**** EXERCISE DATA ****

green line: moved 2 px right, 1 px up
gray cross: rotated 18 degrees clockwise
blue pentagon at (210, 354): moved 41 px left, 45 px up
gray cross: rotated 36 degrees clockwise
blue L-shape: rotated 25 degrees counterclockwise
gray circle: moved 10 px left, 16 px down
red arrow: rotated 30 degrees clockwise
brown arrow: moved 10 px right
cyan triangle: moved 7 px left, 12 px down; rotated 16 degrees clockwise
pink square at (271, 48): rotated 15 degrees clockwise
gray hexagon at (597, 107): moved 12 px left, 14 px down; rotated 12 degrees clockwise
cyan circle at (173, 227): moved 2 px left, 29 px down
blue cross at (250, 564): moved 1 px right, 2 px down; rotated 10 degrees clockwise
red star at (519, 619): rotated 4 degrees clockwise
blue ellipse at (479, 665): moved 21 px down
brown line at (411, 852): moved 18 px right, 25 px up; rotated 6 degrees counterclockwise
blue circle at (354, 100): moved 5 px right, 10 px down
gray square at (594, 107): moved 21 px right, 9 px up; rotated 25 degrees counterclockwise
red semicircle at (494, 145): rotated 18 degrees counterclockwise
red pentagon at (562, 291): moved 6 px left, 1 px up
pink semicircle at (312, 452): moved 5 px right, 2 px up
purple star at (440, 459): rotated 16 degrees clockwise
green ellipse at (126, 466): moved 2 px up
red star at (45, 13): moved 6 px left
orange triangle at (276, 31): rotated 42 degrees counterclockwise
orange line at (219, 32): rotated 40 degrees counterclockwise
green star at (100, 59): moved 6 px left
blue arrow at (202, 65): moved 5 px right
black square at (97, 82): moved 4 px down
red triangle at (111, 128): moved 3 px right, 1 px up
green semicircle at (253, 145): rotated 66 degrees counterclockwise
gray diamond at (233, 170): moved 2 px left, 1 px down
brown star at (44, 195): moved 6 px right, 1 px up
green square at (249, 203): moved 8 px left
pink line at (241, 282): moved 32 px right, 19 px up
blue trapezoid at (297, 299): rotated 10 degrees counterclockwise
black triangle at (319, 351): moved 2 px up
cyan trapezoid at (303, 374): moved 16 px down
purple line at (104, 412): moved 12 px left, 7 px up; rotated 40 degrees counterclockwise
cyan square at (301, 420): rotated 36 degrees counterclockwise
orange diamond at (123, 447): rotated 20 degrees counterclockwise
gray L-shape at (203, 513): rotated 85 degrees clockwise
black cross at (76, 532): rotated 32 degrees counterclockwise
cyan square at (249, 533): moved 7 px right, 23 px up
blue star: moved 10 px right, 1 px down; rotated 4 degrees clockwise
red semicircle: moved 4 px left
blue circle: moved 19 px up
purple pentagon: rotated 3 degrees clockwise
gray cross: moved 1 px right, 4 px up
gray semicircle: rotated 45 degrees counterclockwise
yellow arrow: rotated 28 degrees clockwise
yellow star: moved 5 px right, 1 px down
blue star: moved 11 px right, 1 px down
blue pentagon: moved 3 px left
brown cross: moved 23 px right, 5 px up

****

» WORK TASK:
Given the records above, reproduce precisely and only the lines between the line holding "pink line at" and the line holding "black cross at", inclusive.

» RESPONSE TO THIS EXERCISE:
pink line at (241, 282): moved 32 px right, 19 px up
blue trapezoid at (297, 299): rotated 10 degrees counterclockwise
black triangle at (319, 351): moved 2 px up
cyan trapezoid at (303, 374): moved 16 px down
purple line at (104, 412): moved 12 px left, 7 px up; rotated 40 degrees counterclockwise
cyan square at (301, 420): rotated 36 degrees counterclockwise
orange diamond at (123, 447): rotated 20 degrees counterclockwise
gray L-shape at (203, 513): rotated 85 degrees clockwise
black cross at (76, 532): rotated 32 degrees counterclockwise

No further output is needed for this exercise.